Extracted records
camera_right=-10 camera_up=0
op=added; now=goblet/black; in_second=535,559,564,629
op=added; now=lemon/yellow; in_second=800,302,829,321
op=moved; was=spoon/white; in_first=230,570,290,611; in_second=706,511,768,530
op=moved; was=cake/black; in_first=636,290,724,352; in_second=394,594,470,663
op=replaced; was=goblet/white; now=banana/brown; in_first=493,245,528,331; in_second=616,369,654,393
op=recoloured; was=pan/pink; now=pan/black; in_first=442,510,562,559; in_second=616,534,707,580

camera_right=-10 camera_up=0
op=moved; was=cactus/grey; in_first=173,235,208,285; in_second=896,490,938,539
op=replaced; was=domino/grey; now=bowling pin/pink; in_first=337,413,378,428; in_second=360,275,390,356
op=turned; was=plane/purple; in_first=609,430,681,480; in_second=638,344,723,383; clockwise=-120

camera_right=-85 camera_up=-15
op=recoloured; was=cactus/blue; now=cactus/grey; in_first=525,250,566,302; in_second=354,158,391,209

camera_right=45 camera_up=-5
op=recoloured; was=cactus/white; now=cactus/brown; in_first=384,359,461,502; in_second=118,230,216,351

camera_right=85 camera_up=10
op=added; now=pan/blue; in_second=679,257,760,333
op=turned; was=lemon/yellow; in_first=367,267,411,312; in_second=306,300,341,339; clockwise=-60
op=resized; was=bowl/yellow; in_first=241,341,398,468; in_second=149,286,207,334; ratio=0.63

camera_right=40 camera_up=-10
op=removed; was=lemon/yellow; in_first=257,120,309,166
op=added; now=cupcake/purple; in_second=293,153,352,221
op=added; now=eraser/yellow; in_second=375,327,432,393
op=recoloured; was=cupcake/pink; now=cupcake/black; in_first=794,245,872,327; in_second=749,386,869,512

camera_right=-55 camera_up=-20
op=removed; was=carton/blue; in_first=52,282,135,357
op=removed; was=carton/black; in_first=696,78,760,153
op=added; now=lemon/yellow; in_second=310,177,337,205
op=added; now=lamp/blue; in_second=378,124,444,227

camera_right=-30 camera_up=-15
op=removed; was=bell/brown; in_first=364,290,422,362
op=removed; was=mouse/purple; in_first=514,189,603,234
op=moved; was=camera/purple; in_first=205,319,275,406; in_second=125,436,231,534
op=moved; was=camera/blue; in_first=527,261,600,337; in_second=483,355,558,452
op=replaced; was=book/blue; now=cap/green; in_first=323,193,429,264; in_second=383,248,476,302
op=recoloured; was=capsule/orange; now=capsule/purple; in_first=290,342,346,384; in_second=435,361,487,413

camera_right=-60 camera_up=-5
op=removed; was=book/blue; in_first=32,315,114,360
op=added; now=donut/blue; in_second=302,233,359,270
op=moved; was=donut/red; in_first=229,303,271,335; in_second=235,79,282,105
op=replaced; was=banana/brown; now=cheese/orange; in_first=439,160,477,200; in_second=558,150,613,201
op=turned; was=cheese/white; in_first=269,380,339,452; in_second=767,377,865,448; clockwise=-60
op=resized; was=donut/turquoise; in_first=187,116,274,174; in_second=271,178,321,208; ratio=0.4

- _What the exercise asks_: Give each entry again, spelled exactly as shown.

- _Expected answer_:
camera_right=-10 camera_up=0
op=added; now=goblet/black; in_second=535,559,564,629
op=added; now=lemon/yellow; in_second=800,302,829,321
op=moved; was=spoon/white; in_first=230,570,290,611; in_second=706,511,768,530
op=moved; was=cake/black; in_first=636,290,724,352; in_second=394,594,470,663
op=replaced; was=goblet/white; now=banana/brown; in_first=493,245,528,331; in_second=616,369,654,393
op=recoloured; was=pan/pink; now=pan/black; in_first=442,510,562,559; in_second=616,534,707,580

camera_right=-10 camera_up=0
op=moved; was=cactus/grey; in_first=173,235,208,285; in_second=896,490,938,539
op=replaced; was=domino/grey; now=bowling pin/pink; in_first=337,413,378,428; in_second=360,275,390,356
op=turned; was=plane/purple; in_first=609,430,681,480; in_second=638,344,723,383; clockwise=-120

camera_right=-85 camera_up=-15
op=recoloured; was=cactus/blue; now=cactus/grey; in_first=525,250,566,302; in_second=354,158,391,209

camera_right=45 camera_up=-5
op=recoloured; was=cactus/white; now=cactus/brown; in_first=384,359,461,502; in_second=118,230,216,351

camera_right=85 camera_up=10
op=added; now=pan/blue; in_second=679,257,760,333
op=turned; was=lemon/yellow; in_first=367,267,411,312; in_second=306,300,341,339; clockwise=-60
op=resized; was=bowl/yellow; in_first=241,341,398,468; in_second=149,286,207,334; ratio=0.63

camera_right=40 camera_up=-10
op=removed; was=lemon/yellow; in_first=257,120,309,166
op=added; now=cupcake/purple; in_second=293,153,352,221
op=added; now=eraser/yellow; in_second=375,327,432,393
op=recoloured; was=cupcake/pink; now=cupcake/black; in_first=794,245,872,327; in_second=749,386,869,512

camera_right=-55 camera_up=-20
op=removed; was=carton/blue; in_first=52,282,135,357
op=removed; was=carton/black; in_first=696,78,760,153
op=added; now=lemon/yellow; in_second=310,177,337,205
op=added; now=lamp/blue; in_second=378,124,444,227

camera_right=-30 camera_up=-15
op=removed; was=bell/brown; in_first=364,290,422,362
op=removed; was=mouse/purple; in_first=514,189,603,234
op=moved; was=camera/purple; in_first=205,319,275,406; in_second=125,436,231,534
op=moved; was=camera/blue; in_first=527,261,600,337; in_second=483,355,558,452
op=replaced; was=book/blue; now=cap/green; in_first=323,193,429,264; in_second=383,248,476,302
op=recoloured; was=capsule/orange; now=capsule/purple; in_first=290,342,346,384; in_second=435,361,487,413

camera_right=-60 camera_up=-5
op=removed; was=book/blue; in_first=32,315,114,360
op=added; now=donut/blue; in_second=302,233,359,270
op=moved; was=donut/red; in_first=229,303,271,335; in_second=235,79,282,105
op=replaced; was=banana/brown; now=cheese/orange; in_first=439,160,477,200; in_second=558,150,613,201
op=turned; was=cheese/white; in_first=269,380,339,452; in_second=767,377,865,448; clockwise=-60
op=resized; was=donut/turquoise; in_first=187,116,274,174; in_second=271,178,321,208; ratio=0.4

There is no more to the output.